Identify and copy all lines of the material where the string "camera" is found.

*** GIVEN RECORDS Section Begins ***

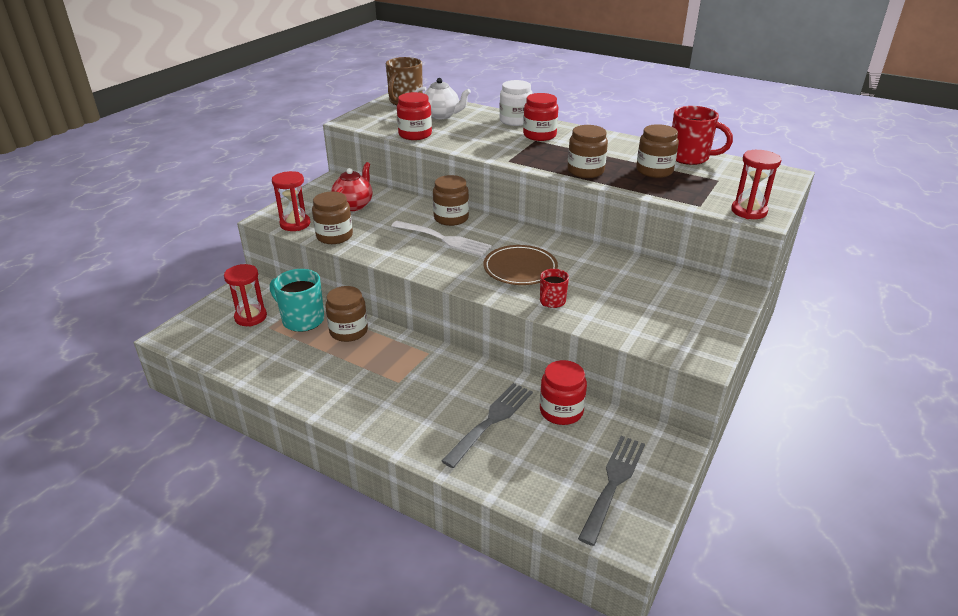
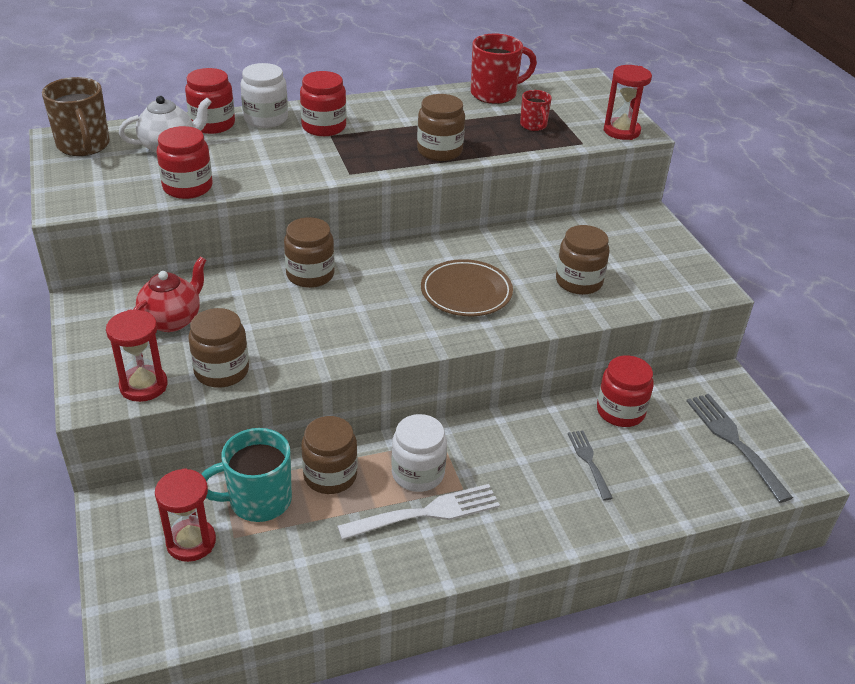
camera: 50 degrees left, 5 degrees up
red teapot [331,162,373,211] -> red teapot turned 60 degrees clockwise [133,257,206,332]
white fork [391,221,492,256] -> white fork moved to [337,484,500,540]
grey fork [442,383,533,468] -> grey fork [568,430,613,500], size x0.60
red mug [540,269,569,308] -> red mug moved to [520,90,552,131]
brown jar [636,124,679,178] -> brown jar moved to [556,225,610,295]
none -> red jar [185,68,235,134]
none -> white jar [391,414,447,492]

*** GIVEN RECORDS Section Ends ***
*** GIVEN RECORDS Section Begins ***

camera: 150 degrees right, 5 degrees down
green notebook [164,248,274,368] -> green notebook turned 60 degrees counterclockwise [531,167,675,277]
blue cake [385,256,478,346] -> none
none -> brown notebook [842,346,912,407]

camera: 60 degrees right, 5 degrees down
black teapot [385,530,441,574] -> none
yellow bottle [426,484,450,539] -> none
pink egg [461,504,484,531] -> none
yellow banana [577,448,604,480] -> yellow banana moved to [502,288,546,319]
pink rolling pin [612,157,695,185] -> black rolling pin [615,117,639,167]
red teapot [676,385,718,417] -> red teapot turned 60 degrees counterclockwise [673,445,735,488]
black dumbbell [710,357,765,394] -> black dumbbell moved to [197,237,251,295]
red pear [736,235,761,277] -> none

*** GIVEN RECORDS Section Ends ***
*** GIVEN RECORDS Section Begins ***

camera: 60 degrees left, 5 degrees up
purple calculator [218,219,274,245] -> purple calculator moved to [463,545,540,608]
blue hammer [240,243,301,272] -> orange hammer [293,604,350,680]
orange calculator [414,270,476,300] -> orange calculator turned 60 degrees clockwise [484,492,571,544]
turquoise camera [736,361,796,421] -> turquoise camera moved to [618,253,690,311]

*** GIVEN RECORDS Section Ends ***

_TASK OUTPUT_
camera: 50 degrees left, 5 degrees up
camera: 150 degrees right, 5 degrees down
camera: 60 degrees right, 5 degrees down
camera: 60 degrees left, 5 degrees up
turquoise camera [736,361,796,421] -> turquoise camera moved to [618,253,690,311]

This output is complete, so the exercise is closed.